### [WHAT IS EXPECTED]
Transcribe only what runs from the line containing "white domino: 6 -> 5" through the end of the listing, line for line and exactly, and omit the pictures.

### [RECORDS FOR THE TASK]
------------------------------------------------------------------------
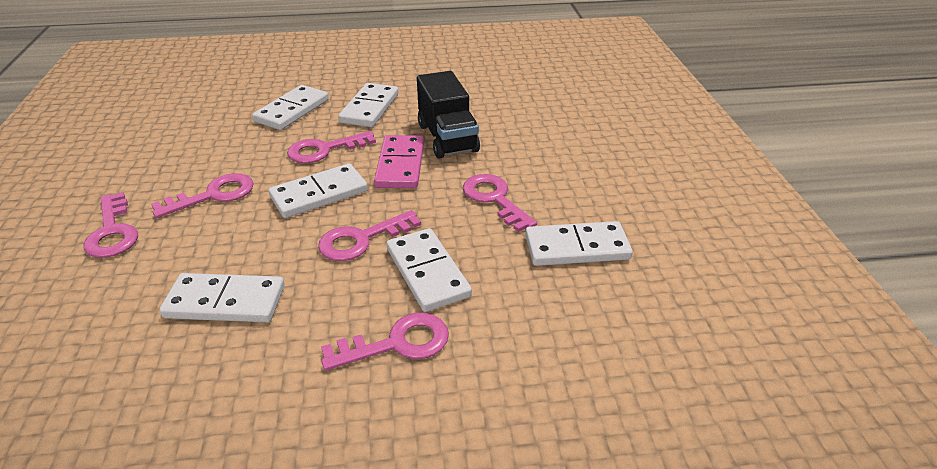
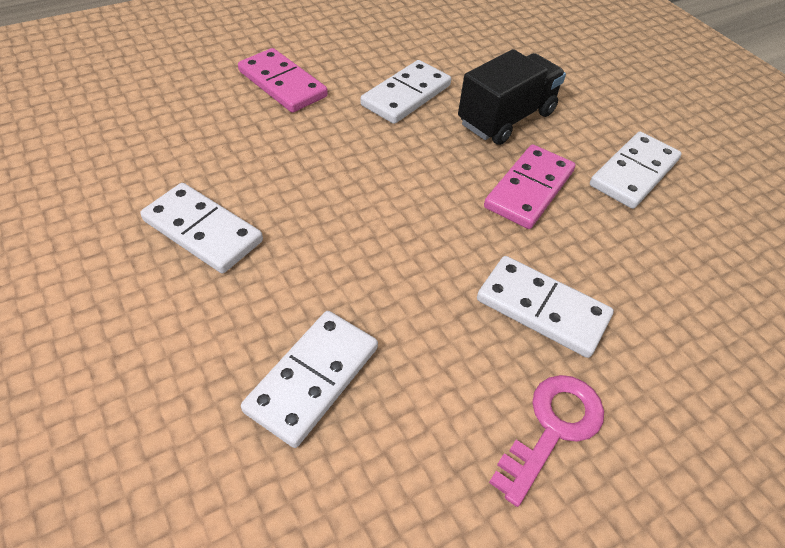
pink domino: 1 -> 2
pink key: 6 -> 1
white domino: 6 -> 5

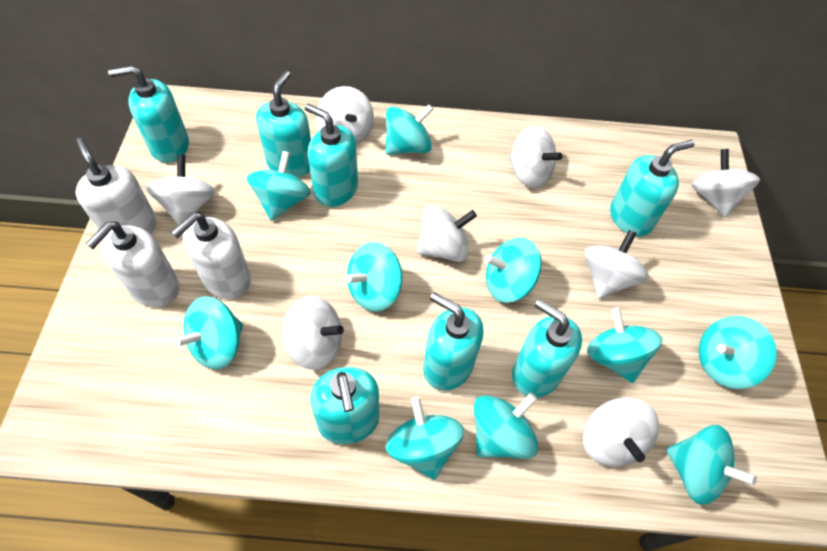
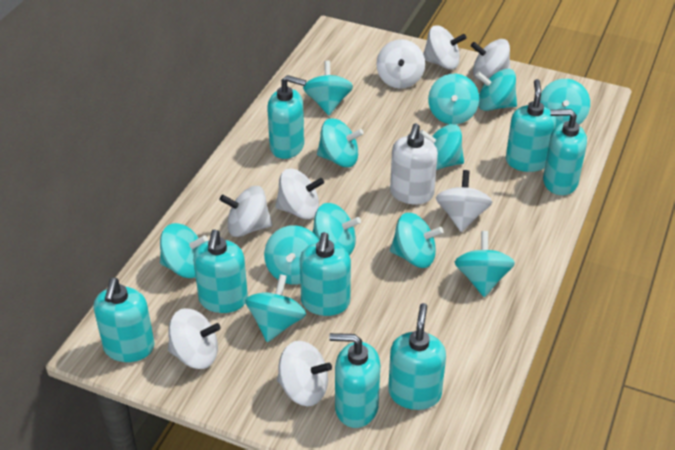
turquoise soap dispenser: 7 -> 8
turquoise spinning top: 10 -> 12
white soap dispenser: 3 -> 1

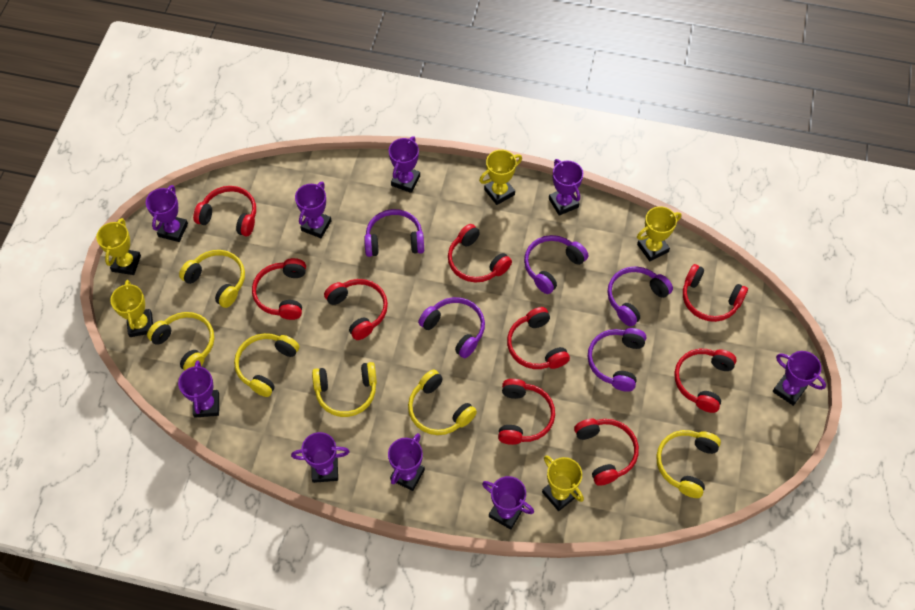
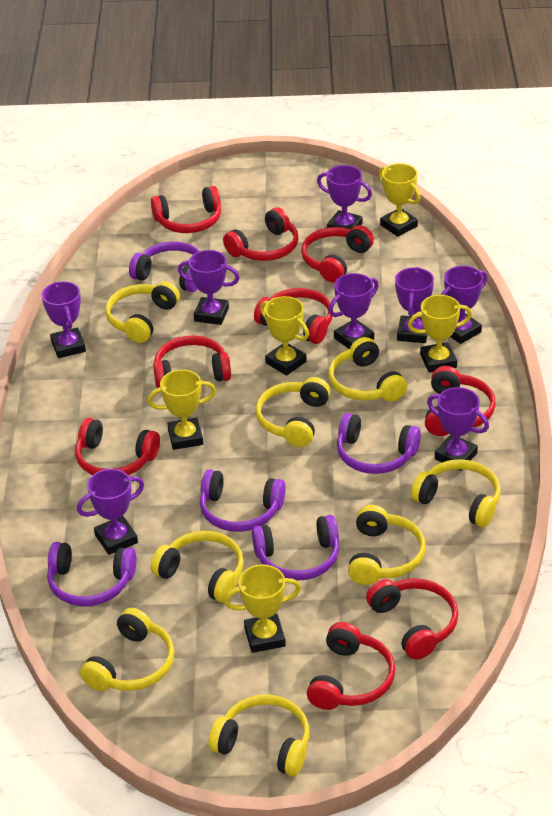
purple trophy: 9 -> 8
yellow headphones: 6 -> 8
------------------------------------------------------------------------
### [TASK SOLUTION]
white domino: 6 -> 5

turquoise soap dispenser: 7 -> 8
turquoise spinning top: 10 -> 12
white soap dispenser: 3 -> 1

purple trophy: 9 -> 8
yellow headphones: 6 -> 8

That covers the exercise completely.